What is required: What is needed is a faithful copy of all the entries, with no pictures in it.

(Dataset records)
* * * * * * * * *

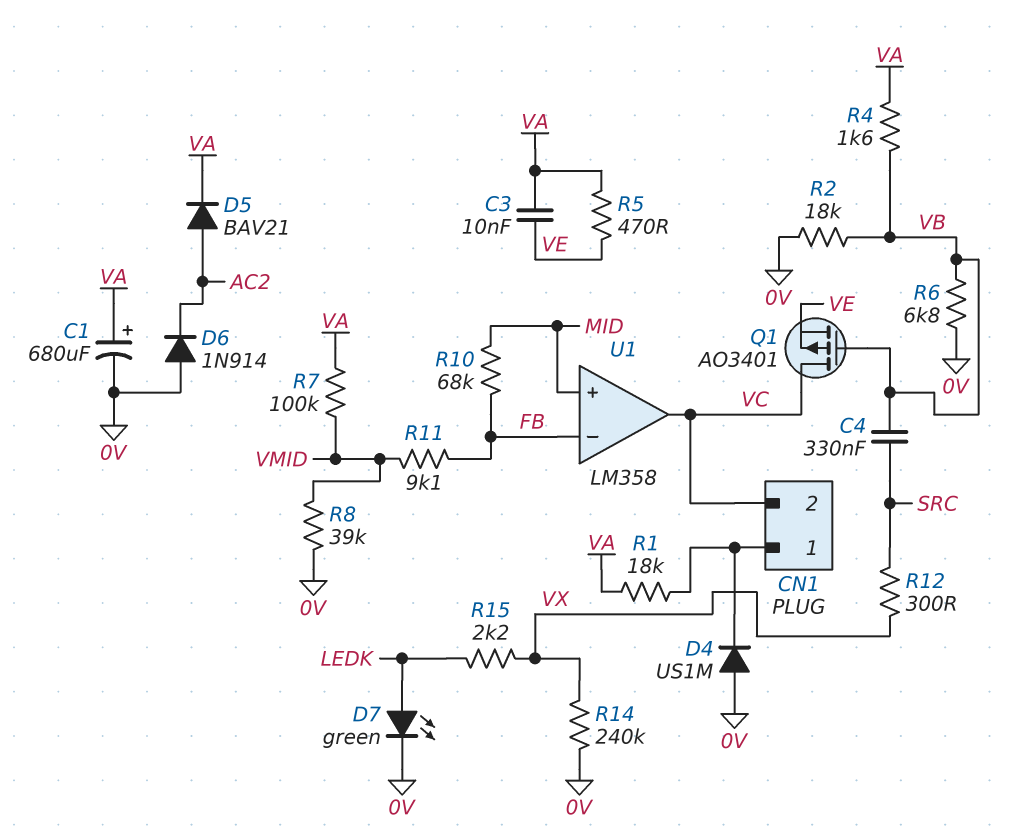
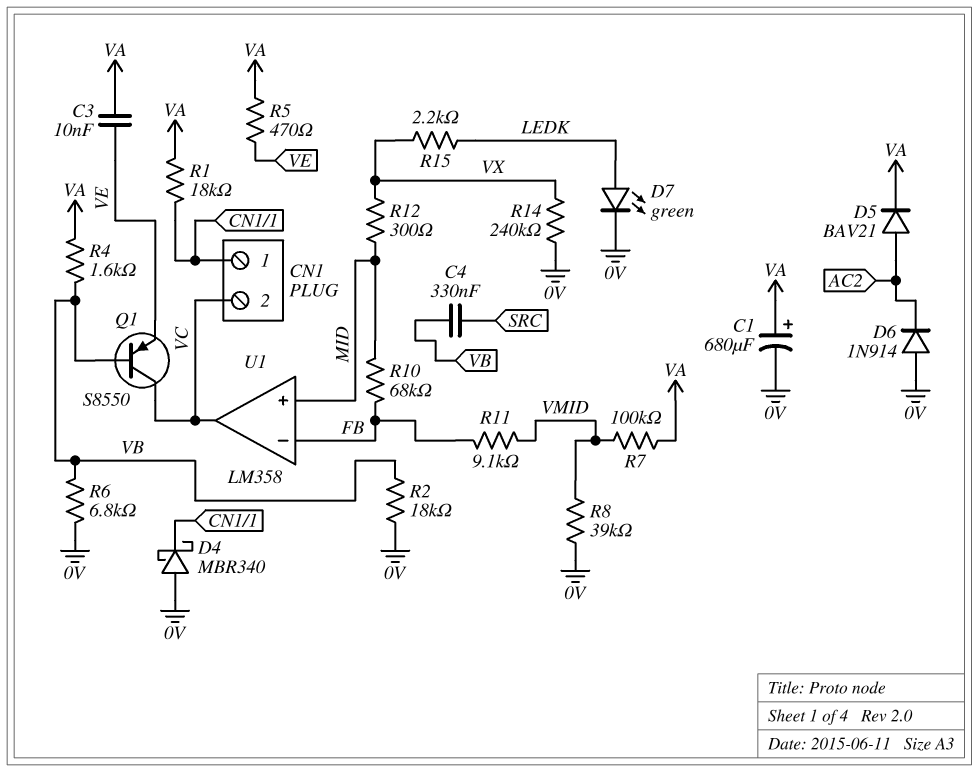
D4: diode US1M (A 0V, K CN1/1) -> schottky MBR340 (A 0V, K CN1/1)
Q1: PMOS AO3401 (G VB, D VC, S VE) -> PNP S8550 (B VB, C VC, E VE)
R12: 300 (SRC, VX) -> 300 (MID, VX)

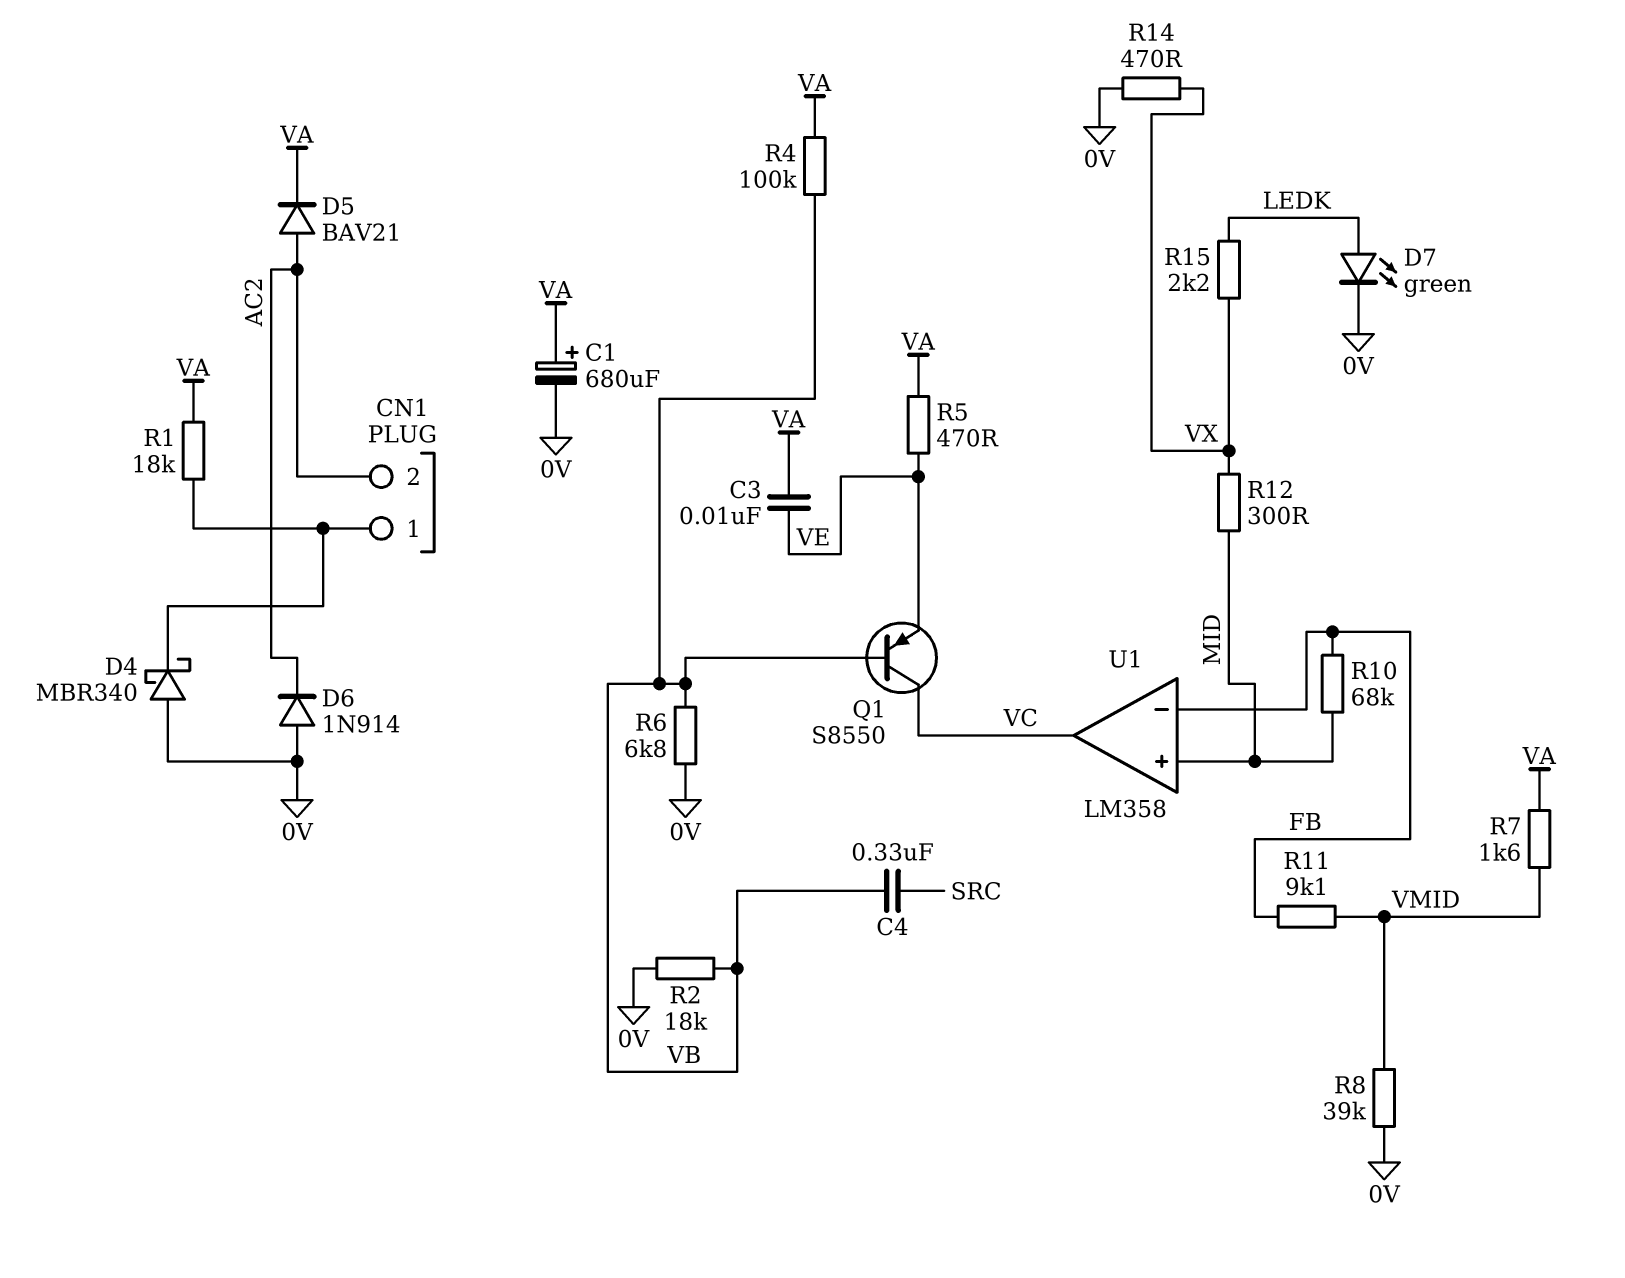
CN1 pin 2: VC -> AC2
R4: 1.6k (VA, VB) -> 100k (VA, VB)
R7: 100k (VA, VMID) -> 1.6k (VA, VMID)
R14: 240k (0V, VX) -> 470 (0V, VX)

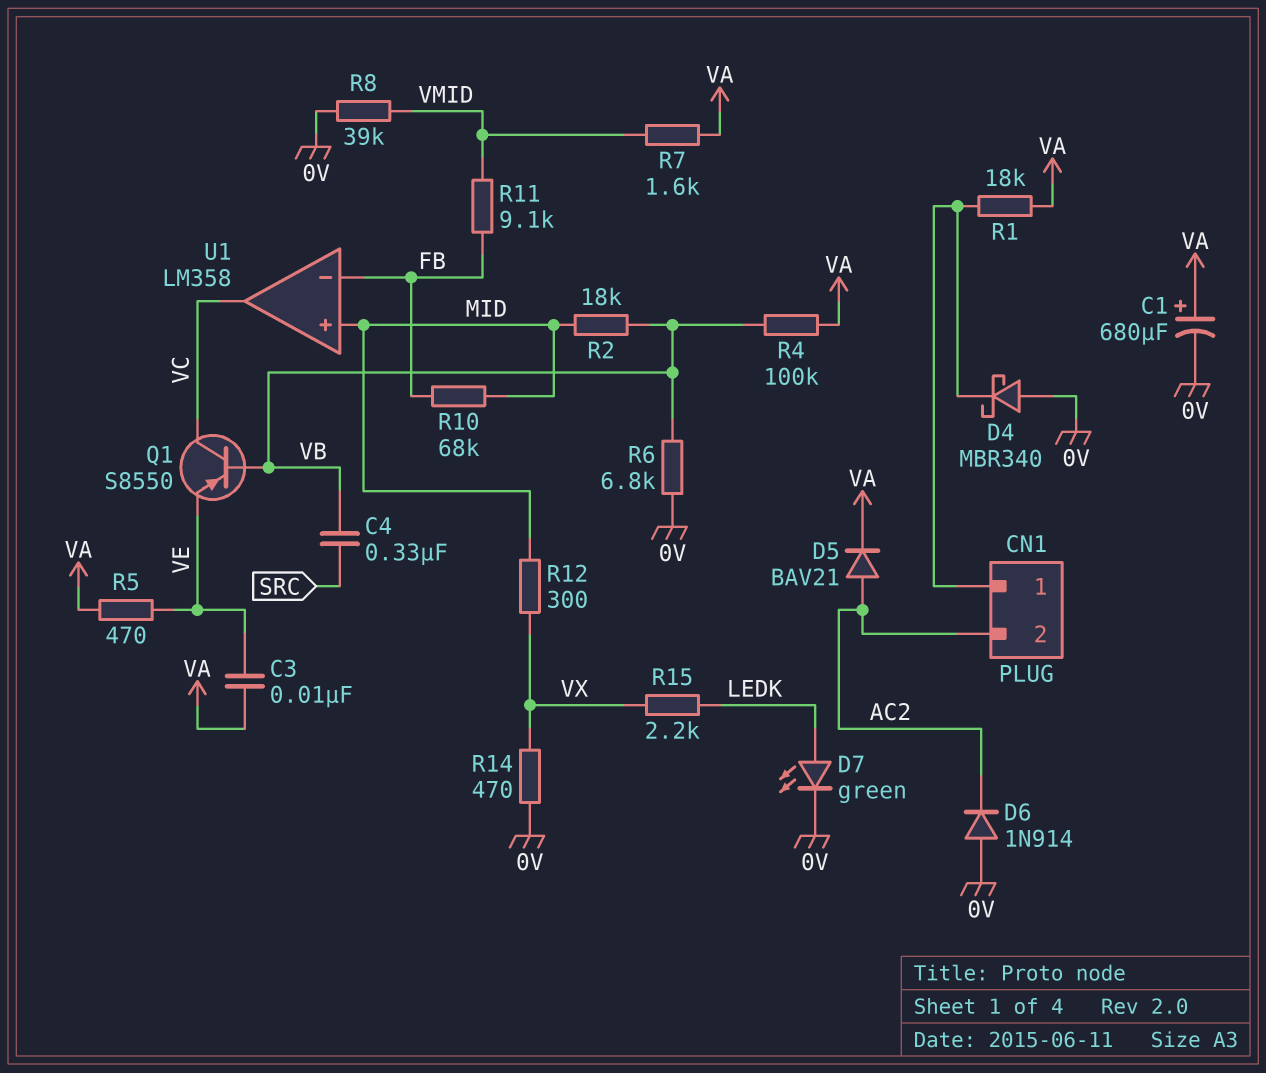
R2: 18k (0V, VB) -> 18k (MID, VB)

* * * * * * * * *

Task output:
D4: diode US1M (A 0V, K CN1/1) -> schottky MBR340 (A 0V, K CN1/1)
Q1: PMOS AO3401 (G VB, D VC, S VE) -> PNP S8550 (B VB, C VC, E VE)
R12: 300 (SRC, VX) -> 300 (MID, VX)

CN1 pin 2: VC -> AC2
R4: 1.6k (VA, VB) -> 100k (VA, VB)
R7: 100k (VA, VMID) -> 1.6k (VA, VMID)
R14: 240k (0V, VX) -> 470 (0V, VX)

R2: 18k (0V, VB) -> 18k (MID, VB)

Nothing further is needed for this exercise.